• EXERCISE DIRECTIONS: Which lines below contain "RADIO"? Pull them out.

• INFORMATION SHOWN:
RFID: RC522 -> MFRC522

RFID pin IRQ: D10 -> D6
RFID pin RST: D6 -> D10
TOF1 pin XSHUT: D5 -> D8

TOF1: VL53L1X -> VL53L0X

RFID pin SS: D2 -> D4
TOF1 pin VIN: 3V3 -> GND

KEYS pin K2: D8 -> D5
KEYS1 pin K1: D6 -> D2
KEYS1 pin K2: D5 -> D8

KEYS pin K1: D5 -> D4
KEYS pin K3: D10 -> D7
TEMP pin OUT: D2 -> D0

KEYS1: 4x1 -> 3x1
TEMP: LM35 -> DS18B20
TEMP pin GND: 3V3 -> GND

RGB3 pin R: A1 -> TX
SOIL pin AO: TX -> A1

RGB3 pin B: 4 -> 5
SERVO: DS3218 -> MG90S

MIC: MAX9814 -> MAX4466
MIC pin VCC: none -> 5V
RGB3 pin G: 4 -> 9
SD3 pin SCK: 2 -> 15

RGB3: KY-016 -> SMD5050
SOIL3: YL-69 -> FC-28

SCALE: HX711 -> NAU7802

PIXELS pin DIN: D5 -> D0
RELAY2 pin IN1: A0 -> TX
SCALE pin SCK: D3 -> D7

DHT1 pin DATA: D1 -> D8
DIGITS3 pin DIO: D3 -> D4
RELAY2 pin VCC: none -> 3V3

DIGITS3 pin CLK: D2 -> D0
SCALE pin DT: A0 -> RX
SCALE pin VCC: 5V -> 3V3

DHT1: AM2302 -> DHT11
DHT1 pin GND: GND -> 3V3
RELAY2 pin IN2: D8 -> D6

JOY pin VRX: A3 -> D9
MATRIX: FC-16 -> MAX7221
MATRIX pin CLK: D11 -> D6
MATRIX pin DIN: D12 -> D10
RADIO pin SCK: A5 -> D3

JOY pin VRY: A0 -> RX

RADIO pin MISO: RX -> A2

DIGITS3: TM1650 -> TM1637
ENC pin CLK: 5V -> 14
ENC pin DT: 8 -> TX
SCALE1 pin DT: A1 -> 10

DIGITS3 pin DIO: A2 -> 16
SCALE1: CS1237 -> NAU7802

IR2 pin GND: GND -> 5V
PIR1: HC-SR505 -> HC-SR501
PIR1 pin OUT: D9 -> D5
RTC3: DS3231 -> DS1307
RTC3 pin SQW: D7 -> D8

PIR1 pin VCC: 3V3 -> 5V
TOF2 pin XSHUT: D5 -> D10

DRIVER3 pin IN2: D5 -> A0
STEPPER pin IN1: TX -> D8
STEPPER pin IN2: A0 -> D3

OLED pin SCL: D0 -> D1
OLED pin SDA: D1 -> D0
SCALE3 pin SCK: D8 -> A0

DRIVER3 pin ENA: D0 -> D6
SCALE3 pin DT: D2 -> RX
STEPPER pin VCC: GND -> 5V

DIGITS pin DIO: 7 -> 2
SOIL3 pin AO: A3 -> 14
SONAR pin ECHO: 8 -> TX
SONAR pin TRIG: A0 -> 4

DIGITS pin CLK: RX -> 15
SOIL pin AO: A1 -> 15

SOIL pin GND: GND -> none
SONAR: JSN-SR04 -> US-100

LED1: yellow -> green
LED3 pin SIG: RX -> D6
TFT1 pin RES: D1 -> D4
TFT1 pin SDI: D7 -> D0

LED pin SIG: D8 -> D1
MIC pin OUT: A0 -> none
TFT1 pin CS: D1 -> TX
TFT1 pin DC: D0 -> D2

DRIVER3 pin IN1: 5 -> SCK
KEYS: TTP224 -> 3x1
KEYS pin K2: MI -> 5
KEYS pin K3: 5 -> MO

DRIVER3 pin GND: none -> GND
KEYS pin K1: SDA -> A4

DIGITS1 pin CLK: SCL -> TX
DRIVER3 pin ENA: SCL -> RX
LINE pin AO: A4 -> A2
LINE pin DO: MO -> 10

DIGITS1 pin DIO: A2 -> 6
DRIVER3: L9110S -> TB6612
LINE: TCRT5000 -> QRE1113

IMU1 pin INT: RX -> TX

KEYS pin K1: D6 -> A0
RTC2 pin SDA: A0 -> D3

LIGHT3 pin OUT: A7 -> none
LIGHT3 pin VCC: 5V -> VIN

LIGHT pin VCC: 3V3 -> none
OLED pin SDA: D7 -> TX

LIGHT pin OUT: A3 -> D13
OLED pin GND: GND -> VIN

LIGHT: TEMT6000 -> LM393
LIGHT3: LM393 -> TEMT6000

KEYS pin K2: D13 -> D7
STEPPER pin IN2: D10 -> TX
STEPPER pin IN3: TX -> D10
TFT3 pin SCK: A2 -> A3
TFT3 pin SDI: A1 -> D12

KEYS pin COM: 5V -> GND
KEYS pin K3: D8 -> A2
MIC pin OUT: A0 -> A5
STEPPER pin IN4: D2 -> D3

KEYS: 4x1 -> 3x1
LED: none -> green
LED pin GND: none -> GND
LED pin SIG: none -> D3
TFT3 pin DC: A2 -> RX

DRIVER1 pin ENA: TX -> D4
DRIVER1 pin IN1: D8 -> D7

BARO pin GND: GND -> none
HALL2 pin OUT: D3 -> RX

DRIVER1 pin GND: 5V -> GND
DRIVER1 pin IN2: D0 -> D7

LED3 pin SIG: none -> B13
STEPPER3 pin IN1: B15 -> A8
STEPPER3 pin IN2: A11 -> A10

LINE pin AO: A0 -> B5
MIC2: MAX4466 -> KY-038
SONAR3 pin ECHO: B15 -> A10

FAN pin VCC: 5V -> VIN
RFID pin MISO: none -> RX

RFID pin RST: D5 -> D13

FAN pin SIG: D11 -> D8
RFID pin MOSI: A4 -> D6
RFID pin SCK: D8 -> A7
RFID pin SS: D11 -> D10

• ANSWER TO THE PROBLEM:
RADIO pin SCK: A5 -> D3
RADIO pin MISO: RX -> A2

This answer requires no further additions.